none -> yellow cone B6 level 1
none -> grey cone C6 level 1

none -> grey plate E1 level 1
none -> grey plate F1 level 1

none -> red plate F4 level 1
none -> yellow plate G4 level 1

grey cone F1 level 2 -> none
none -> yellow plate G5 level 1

-=-=-=-=-

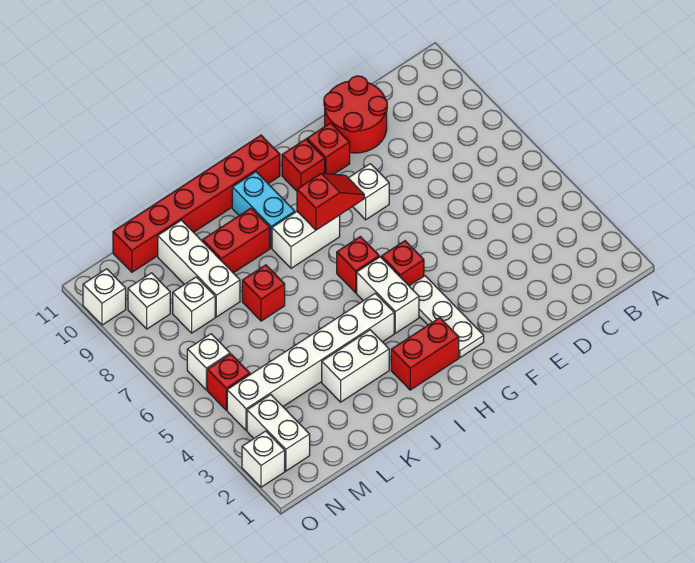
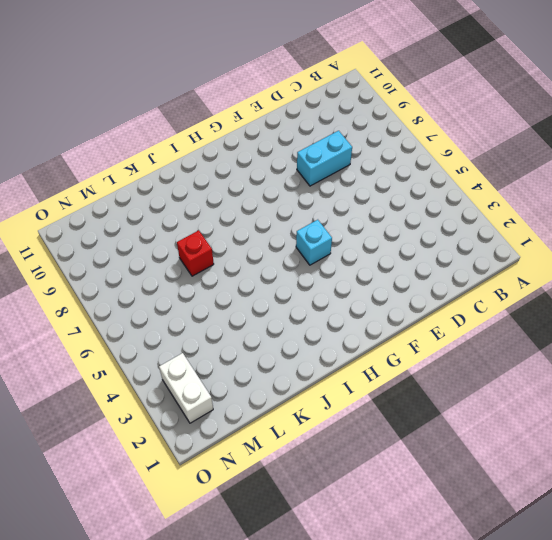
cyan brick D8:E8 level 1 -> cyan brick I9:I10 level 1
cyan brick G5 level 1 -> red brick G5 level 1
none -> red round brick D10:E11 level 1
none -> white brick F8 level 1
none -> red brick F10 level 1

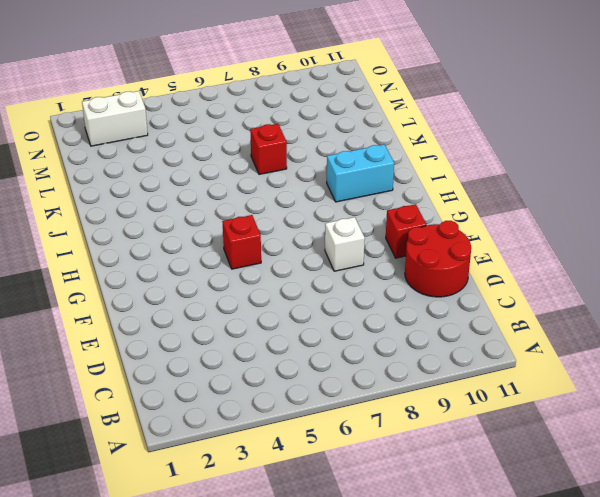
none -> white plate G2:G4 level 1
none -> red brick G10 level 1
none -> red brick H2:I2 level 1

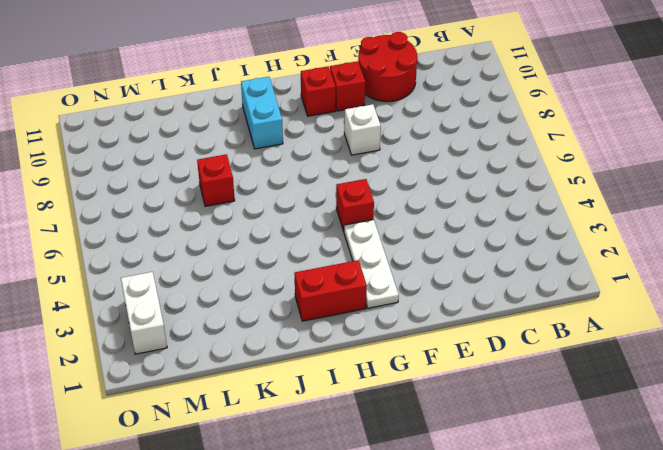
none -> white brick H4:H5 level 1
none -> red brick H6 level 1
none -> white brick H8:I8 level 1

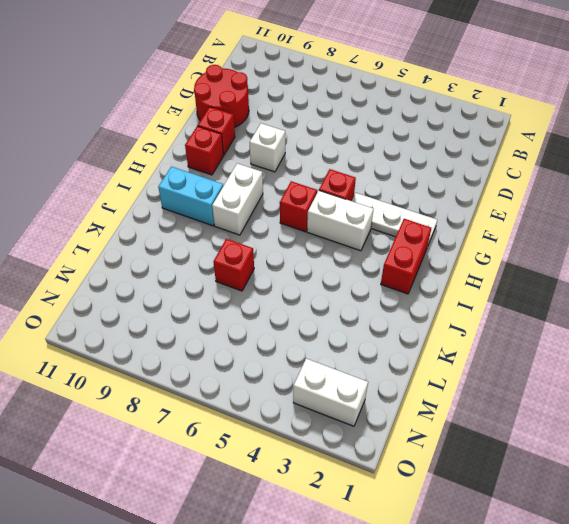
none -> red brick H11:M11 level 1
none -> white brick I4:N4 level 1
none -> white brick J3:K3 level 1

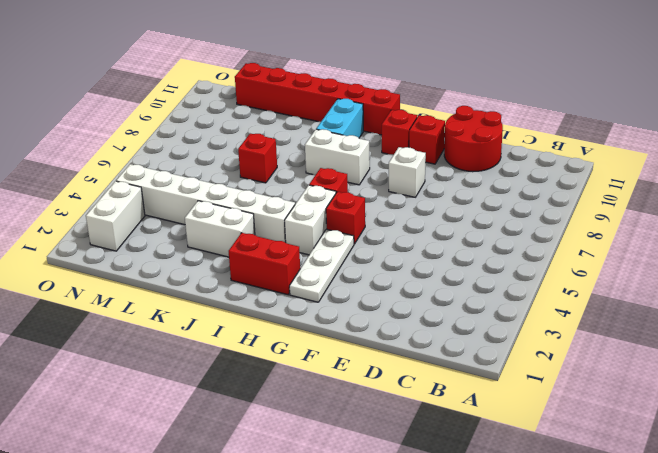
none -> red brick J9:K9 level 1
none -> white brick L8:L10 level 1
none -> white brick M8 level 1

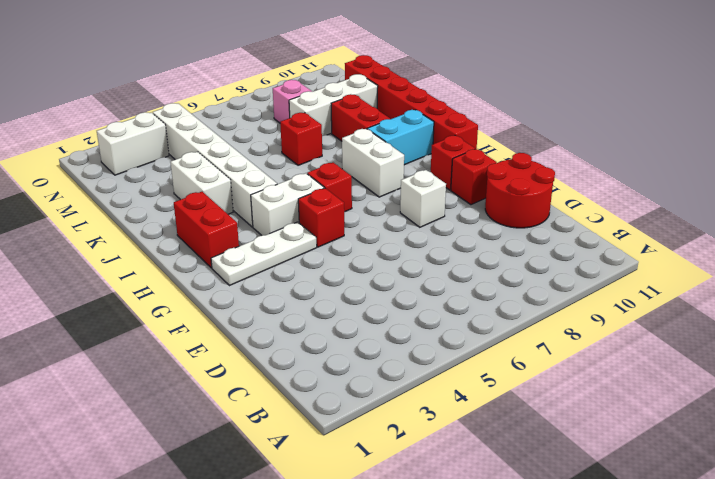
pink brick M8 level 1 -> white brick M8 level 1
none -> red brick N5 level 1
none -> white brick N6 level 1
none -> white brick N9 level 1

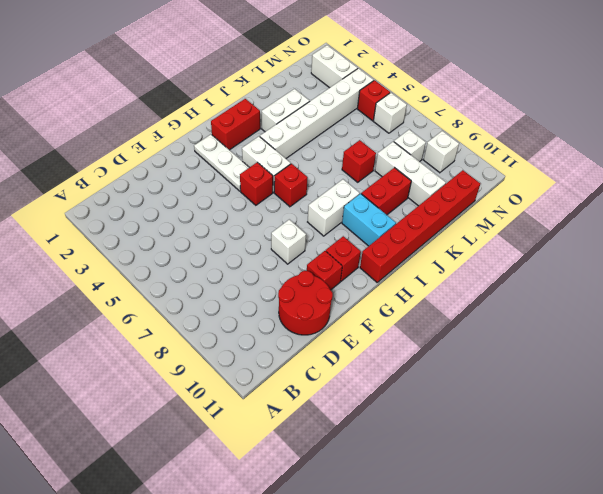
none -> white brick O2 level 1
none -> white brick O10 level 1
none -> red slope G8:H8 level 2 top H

-=-=-=-=-

#### Exercise:
Once the line with "none -> white plate G2:G4 level 1" is found above, print it and every line after it through the line with "none -> red slope G8:H8 level 2 top H", exactly. Pictures stay out.

#### Output of the exercise:
none -> white plate G2:G4 level 1
none -> red brick G10 level 1
none -> red brick H2:I2 level 1

none -> white brick H4:H5 level 1
none -> red brick H6 level 1
none -> white brick H8:I8 level 1

none -> red brick H11:M11 level 1
none -> white brick I4:N4 level 1
none -> white brick J3:K3 level 1

none -> red brick J9:K9 level 1
none -> white brick L8:L10 level 1
none -> white brick M8 level 1

pink brick M8 level 1 -> white brick M8 level 1
none -> red brick N5 level 1
none -> white brick N6 level 1
none -> white brick N9 level 1

none -> white brick O2 level 1
none -> white brick O10 level 1
none -> red slope G8:H8 level 2 top H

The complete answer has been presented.